[Dataset entries]
● ● ● ● ●

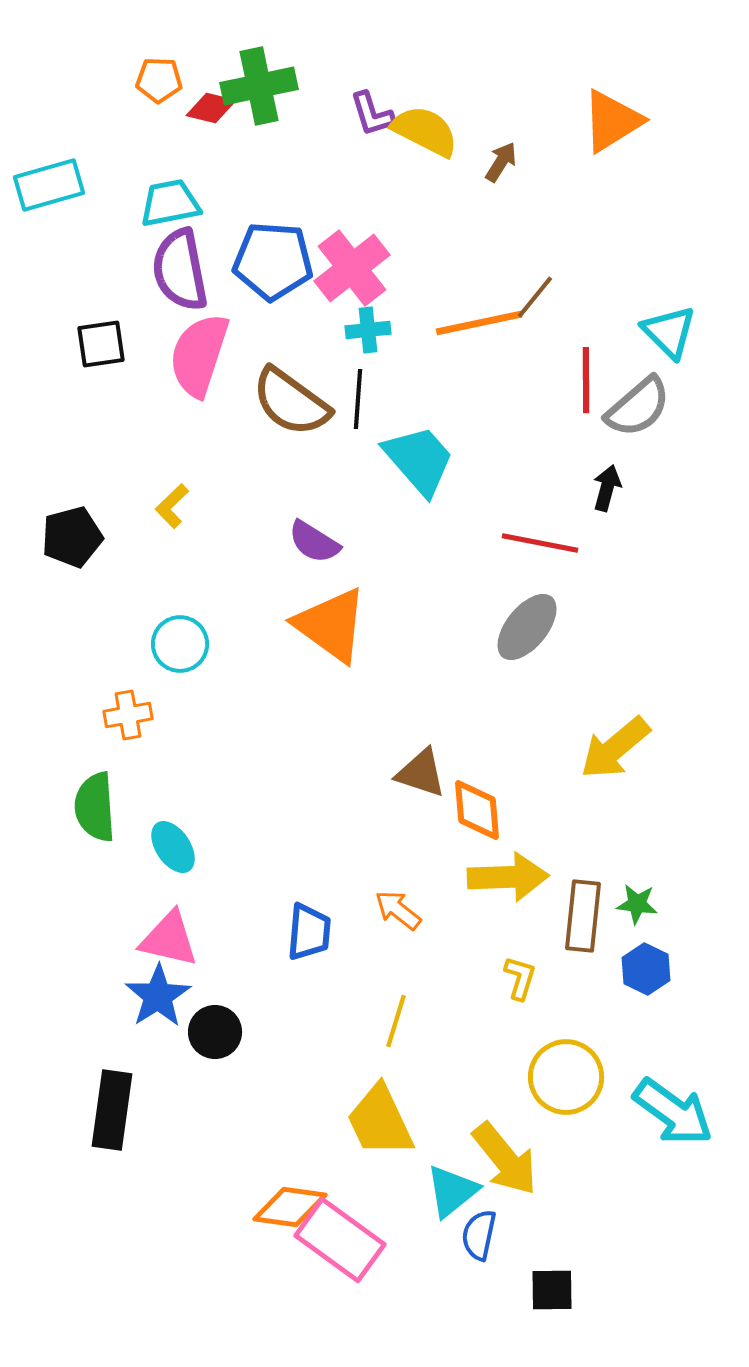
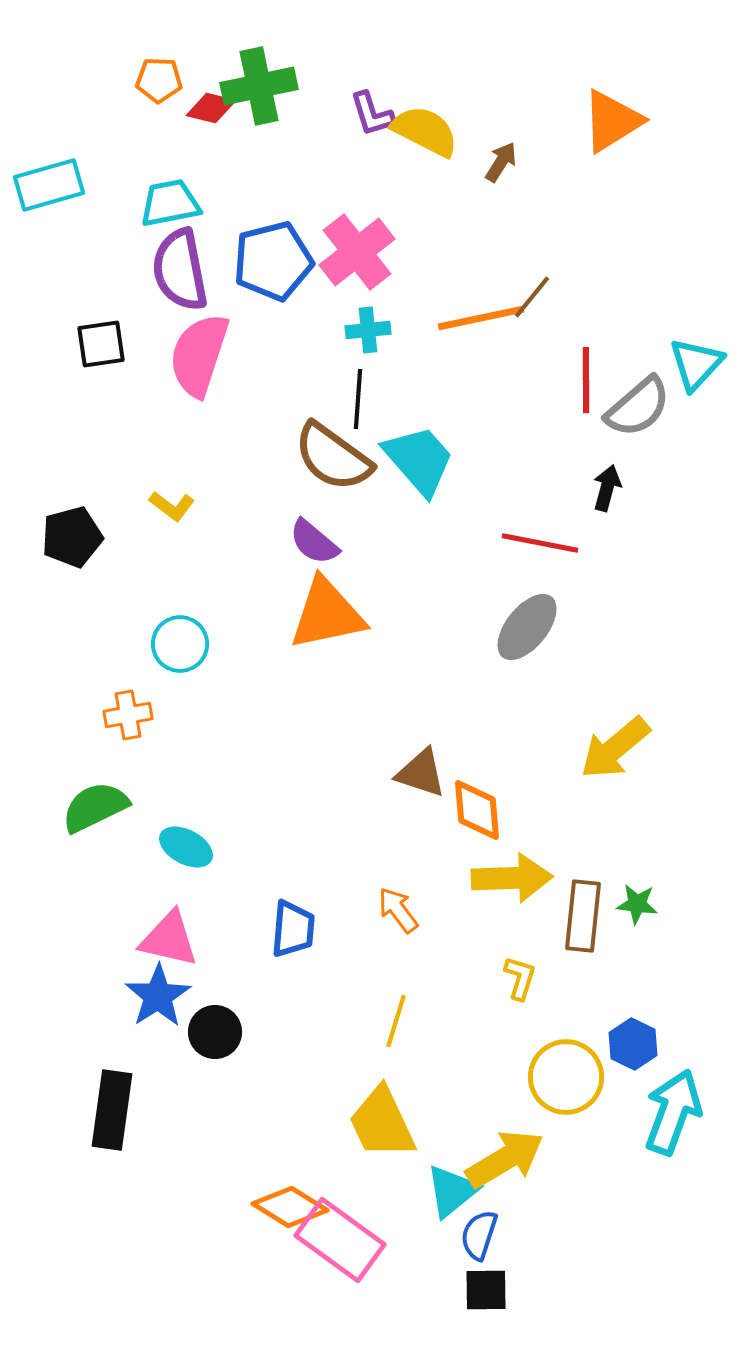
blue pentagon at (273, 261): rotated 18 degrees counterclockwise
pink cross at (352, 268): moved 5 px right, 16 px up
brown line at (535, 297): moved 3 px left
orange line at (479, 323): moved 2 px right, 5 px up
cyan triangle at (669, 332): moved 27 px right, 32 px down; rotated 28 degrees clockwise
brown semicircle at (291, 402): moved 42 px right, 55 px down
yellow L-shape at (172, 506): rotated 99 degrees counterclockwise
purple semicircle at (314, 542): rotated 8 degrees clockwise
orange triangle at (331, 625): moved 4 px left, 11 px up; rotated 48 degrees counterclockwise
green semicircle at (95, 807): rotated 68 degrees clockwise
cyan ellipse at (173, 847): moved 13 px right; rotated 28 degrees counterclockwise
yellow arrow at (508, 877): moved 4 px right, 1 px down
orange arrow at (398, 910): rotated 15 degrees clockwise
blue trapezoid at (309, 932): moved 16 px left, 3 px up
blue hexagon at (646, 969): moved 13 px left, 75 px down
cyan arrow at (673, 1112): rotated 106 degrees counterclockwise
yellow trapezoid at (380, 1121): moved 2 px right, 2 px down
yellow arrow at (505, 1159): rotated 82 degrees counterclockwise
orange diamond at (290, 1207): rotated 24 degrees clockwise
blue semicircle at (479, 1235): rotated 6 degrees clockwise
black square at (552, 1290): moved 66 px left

● ● ● ● ●

» **WRITTEN TASK**
Please recast every line of the entries above as a numbered list, dropping any blank lines and leaving the pictures out.

» **EXERCISE OUTPUT**
1. blue pentagon at (273, 261): rotated 18 degrees counterclockwise
2. pink cross at (352, 268): moved 5 px right, 16 px up
3. brown line at (535, 297): moved 3 px left
4. orange line at (479, 323): moved 2 px right, 5 px up
5. cyan triangle at (669, 332): moved 27 px right, 32 px down; rotated 28 degrees clockwise
6. brown semicircle at (291, 402): moved 42 px right, 55 px down
7. yellow L-shape at (172, 506): rotated 99 degrees counterclockwise
8. purple semicircle at (314, 542): rotated 8 degrees clockwise
9. orange triangle at (331, 625): moved 4 px left, 11 px up; rotated 48 degrees counterclockwise
10. green semicircle at (95, 807): rotated 68 degrees clockwise
11. cyan ellipse at (173, 847): moved 13 px right; rotated 28 degrees counterclockwise
12. yellow arrow at (508, 877): moved 4 px right, 1 px down
13. orange arrow at (398, 910): rotated 15 degrees clockwise
14. blue trapezoid at (309, 932): moved 16 px left, 3 px up
15. blue hexagon at (646, 969): moved 13 px left, 75 px down
16. cyan arrow at (673, 1112): rotated 106 degrees counterclockwise
17. yellow trapezoid at (380, 1121): moved 2 px right, 2 px down
18. yellow arrow at (505, 1159): rotated 82 degrees counterclockwise
19. orange diamond at (290, 1207): rotated 24 degrees clockwise
20. blue semicircle at (479, 1235): rotated 6 degrees clockwise
21. black square at (552, 1290): moved 66 px left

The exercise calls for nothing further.